- **PROMPT**
Count how many lines in the rows below contain the string "kern". Reply with the number alone.

========================

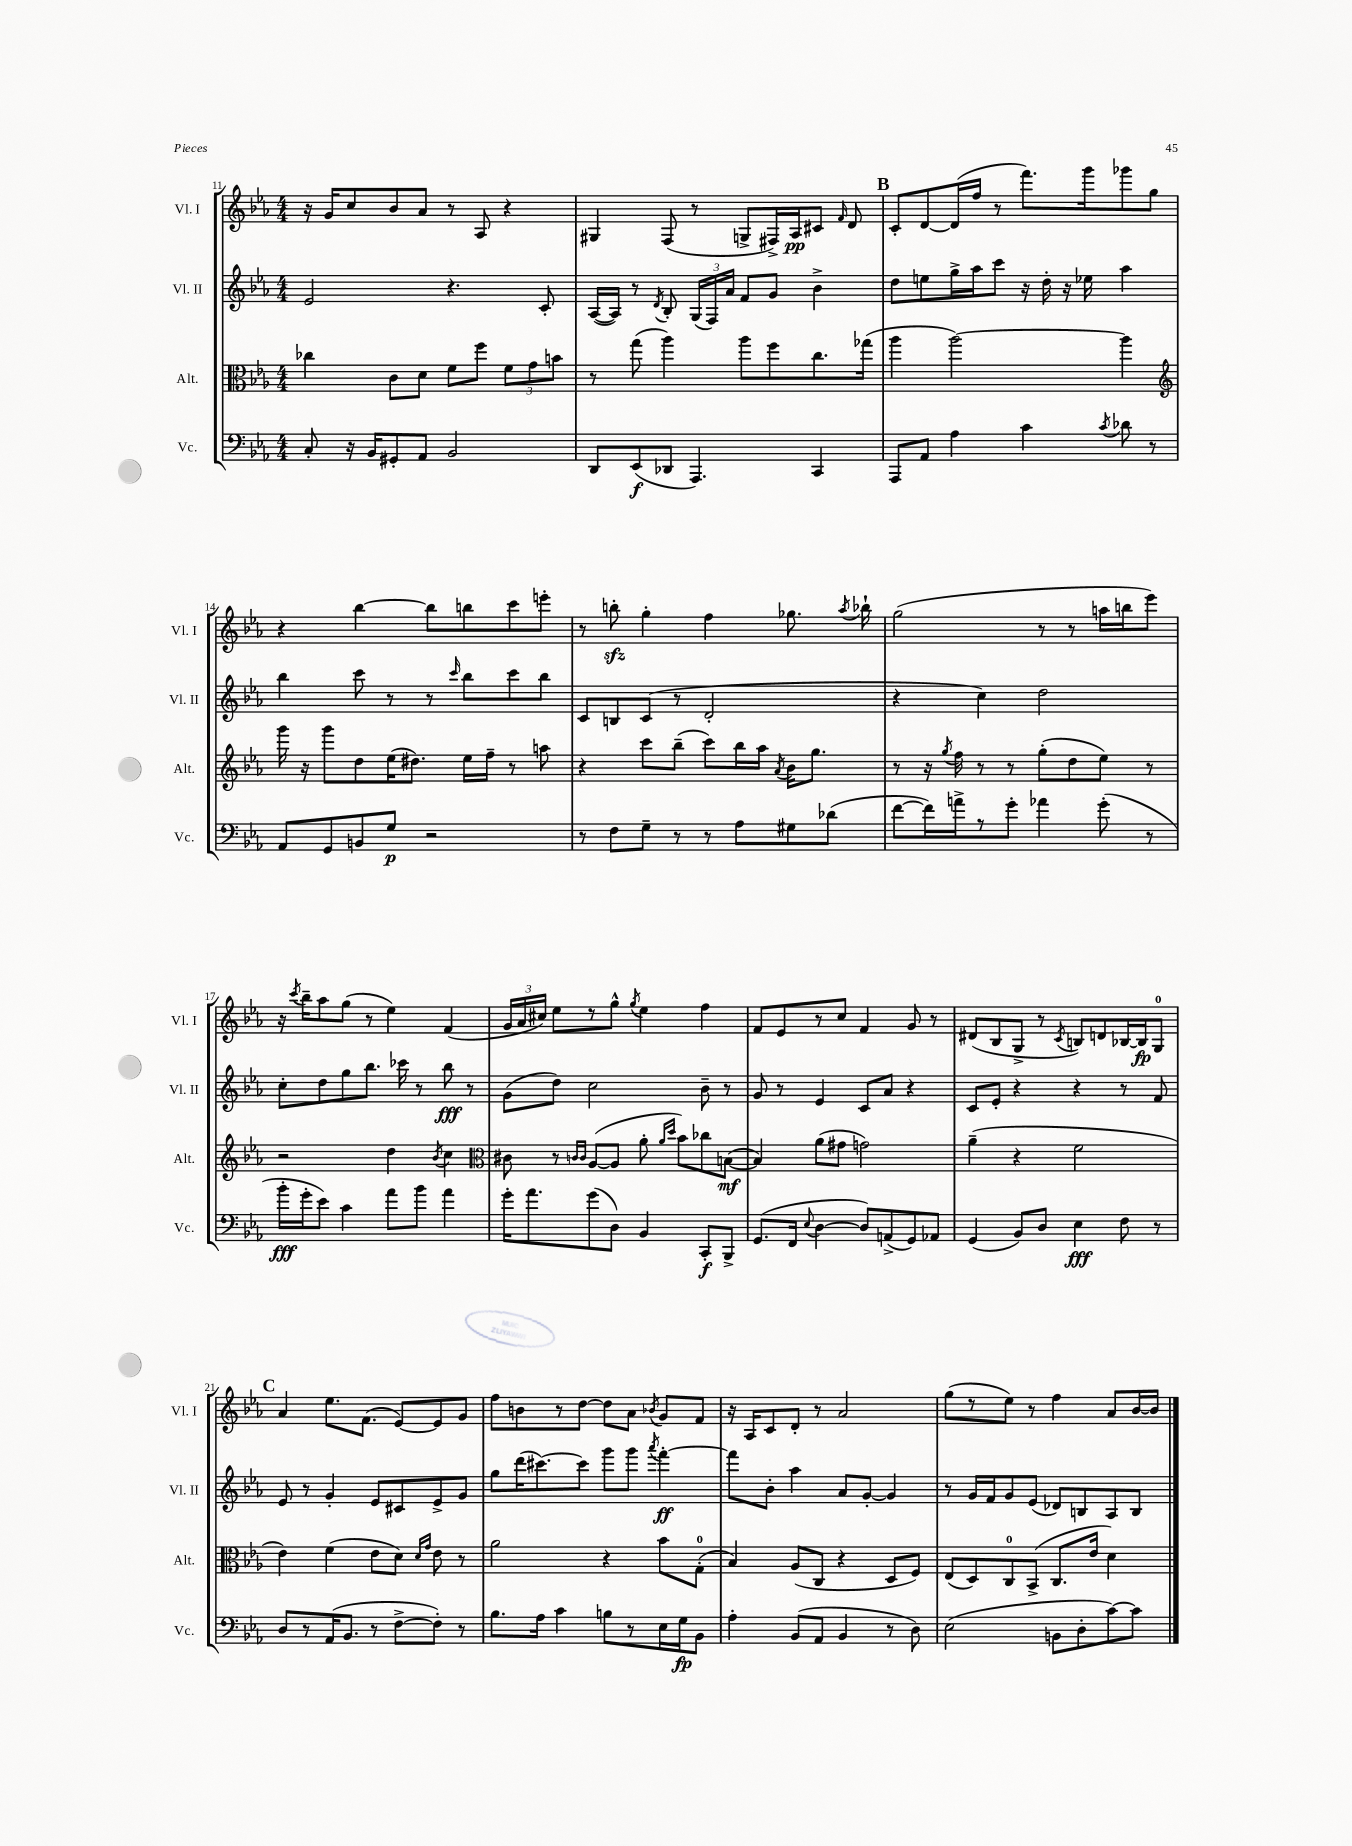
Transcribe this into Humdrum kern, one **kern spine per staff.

**kern	**kern	**kern	**kern
*staff4	*staff3	*staff2	*staff1
*clefF4	*clefC3	*clefG2	*clefG2
*k[b-e-a-]	*k[b-e-a-]	*k[b-e-a-]	*k[b-e-a-]
*M4/4	*M4/4	*M4/4	*M4/4
8C'/	4cc-\	2e-/	16r
.	.	.	16g/LK
16r	.	.	8cc/
16BB-/LK	.	.	.
8GG#'/	8c\L	.	8b-/
8AA-/J	8d\J	.	8a-/J
2BB-/	8f\L	4.r	8r
.	8ff\J	.	8A-/
.	12f\L	.	4r
.	12g\	.	.
.	.	8c'/	.
.	12b\J	.	.
=	=	=	=
8DD/L	8r	([16A-/LL	4G#/
.	.	16A-/]JJ)	.
(8EE-/	(8gg\	8r	.
.	.	8qd/	.
8DD-/J	4aa-\)	8B-'/	(8F/
4.AAA-/)	.	(24G/LL	8r
.	.	24F/)	.
.	.	24a-/JJ	.
.	8aa-\L	8f/L	8G^/L
.	8ff\	8g/J	16F#^/L)
.	.	.	16A-/J
4CC/	8.cc\	4b-^\	8c#/J
.	.	.	16qqf/
.	.	.	8d/
.	(16gg-\Jk	.	.
=	=	=	=
8AAA-/L	4aa-\	8dd\L	8c'/L
8AA-/J	.	8ee\	[8d/
4A-\	[2aa-\)	16gg^\L	(16d/]L
.	.	16aa-\J	16ff/JJ
.	.	8ccc\J	8r
4c\	.	16r	8.fff\L)
.	.	16dd'\	.
.	.	16r	.
.	.	16ee-\	16ggg\k
8qc/	.	.	.
8d-\	4aa-\]	4aa-\	8ggg-\
8r	.	.	8gg\J
=	=	=	=
*	*clefG2	*	*
8AA-/L	16ggg\	4bb-\	4r
.	16r	.	.
8GG/	8ggg\L	.	.
8BB/	8dd\	8ccc\	[4bb-\
8G/J	(16ee-\K	8r	.
.	8.dd#\J)	.	.
2r	.	8r	8bb-\]L
.	.	16qqccc/	.
.	16ee-\LL	8bb-\L	8bb\
.	16ff~\JJ	.	.
.	8r	8ccc\	8ccc\
.	8aa\	8bb-\J	8eee'\J
=	=	=	=
8r	4r	8c/L	8r
8F\L	.	8B/	8bb'\
8G~\J	8ccc\L	(8c/J	4gg'\
8r	(8bb-~\J	8r	.
8r	8ccc\L)	2d'/	4ff\
8A-\L	16bb-\L	.	.
.	16aa-\JJ	.	.
.	8qa-/	.	.
8G#\	16b-\LK	.	8.gg-\
.	8.gg\J	.	.
(8d-\J	.	.	.
.	.	.	8qaa-/
.	.	.	16bb-`\
=	=	=	=
[8f\L	8r	4r	(2gg\
16f\]L)	16r	.	.
.	8qgg/	.	.
16a^\J	16ff\	.	.
8r	8r	4cc\)	.
8g'\J	8r	.	.
4a-\	(8gg'\L	2dd\	8r
.	8dd\	.	8r
(8g'\	8ee-\J)	.	16aa\LL
.	.	.	16bb\J
8r	8r	.	8eee-\J)
=	=	=	=
16b-'\LL	2r	8cc'\L	16r
.	.	.	8qccc/
16g'\J	.	.	16bb-~\LK
8e-\J)	.	8dd\	8aa-\
4c\	.	8gg\	(8gg\J
.	.	8.bb-\J	8r
8a-\L	4dd\	.	4ee-\)
.	.	16ccc-\	.
8b-\J	.	8r	.
.	8qb-/	.	.
4a-\	4cc\	8bb-\	(4f/
.	.	8r	.
=	=	=	=
*	*clefC3	*	*
16g'\LK	8c#\	(8g\L	24g/LL
.	.	.	24a-/
8.a-\	.	.	.
.	.	.	24cc#/JJ)
.	8r	8dd\J)	8ee-\L
.	16qqc/LL	.	.
.	16qqc/JJ	.	.
(8g\	([8A-/L	2cc\	8r
8D\J)	8A-/]J	.	8gg^^\J
.	.	.	8qgg/
4BB-/	8a-'\	.	4ee-\
.	16qqa-/LL	.	.
.	16qqdd/JJ	.	.
.	8b-\L)	.	.
8CC'/L	8cc-\	8b-~\	4ff\
8BBB-^/J	([8B\J	8r	.
=	=	=	=
(8.GG/L	4B/])	8g/	8f/L
.	.	8r	8e-/
16FF/Jk	.	.	.
8qqE-/	.	.	.
[4D\	(8a-\L	4e-/	8r
.	8g#\J	.	8cc/J
8D/]L)	2g\)	8c/L	4f/
(8AA^/	.	8a-/J	.
8GG/)	.	4r	8g/
8AA-/J	.	.	8r
=	=	=	=
(4GG/	(4a-~\	8c/L	(8d#/L
.	.	8e-'/J	8B-/
8BB-/L)	4r	4r	8G^/J
8D/J	.	.	8r
.	.	.	8qc/
4E-\	2f\	4r	8B/L)
.	.	.	8d/
8F\	.	8r	[16B-/L
.	.	.	16B-/]J
8r	.	8f/	8G/J
=	=	=	=
8D/L	4e-\)	8e-/	4a-/
8r	.	8r	.
(16AA-/K	(4f\	4g'/	8.ee-\L
8.BB-/J	.	.	.
.	.	.	(8.f\J
8r	8e-\L	8e-/L	.
[8F^\L	8d\J)	8c#/	[8e-/L)
.	16qqd/LL	.	.
.	16qqg/JJ	.	.
8F'\]J)	8e-\	8e-^/	8e-/]
8r	8r	8g/J	8g/J
=	=	=	=
8.B-\L	2a-\	8gg\L	8ff\L
.	.	(16ddd\K	8b\
16A-\Jk	.	[8.ccc#\)	.
4c\	.	.	8r
.	.	8ccc#\]J	[8dd\J
8B\L	4r	8ggg\L	8dd\]L
8r	.	8ggg\J	8a-\J
.	.	8qaaa-/	8qb-/
16E-\L	8b-\L	[4fff'\	8g/L
16G\J	.	.	.
8BB-\J	(8G'\J	.	8f/J
=	=	=	=
4A-'\	4B-/)	8fff\]L	16r
.	.	.	16A-/LK
.	.	8b-'\J	8c/
(8BB-/L	(8A-/L	4aa-\	8d'/J
8AA-/J	8C/J	.	8r
4BB-/	4r	8a-/L	2a-/
.	.	[8g'/J	.
8r	8D/L	4g/]	.
8D\)	8F/J)	.	.
=	=	=	=
(2E-\	(8E-/L	8r	(8gg\L
.	8D/)	16g/LL	8r
.	.	16f/J	.
.	8C/	8g/	8ee-\J)
.	(8BB-^/J	(8e-/J	8r
8BB\L	8.C/L	8d-/L)	4ff\
8D'\	.	8B/	.
.	16e-/Jk	.	.
[8c\)	4d\)	8A-/	8a-/L
8c\]J	.	8B/J	[16b-/L
.	.	.	16b-/]JJ
==	==	==	==
*-	*-	*-	*-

========================

- **RESULT OF THE EXERCISE**
2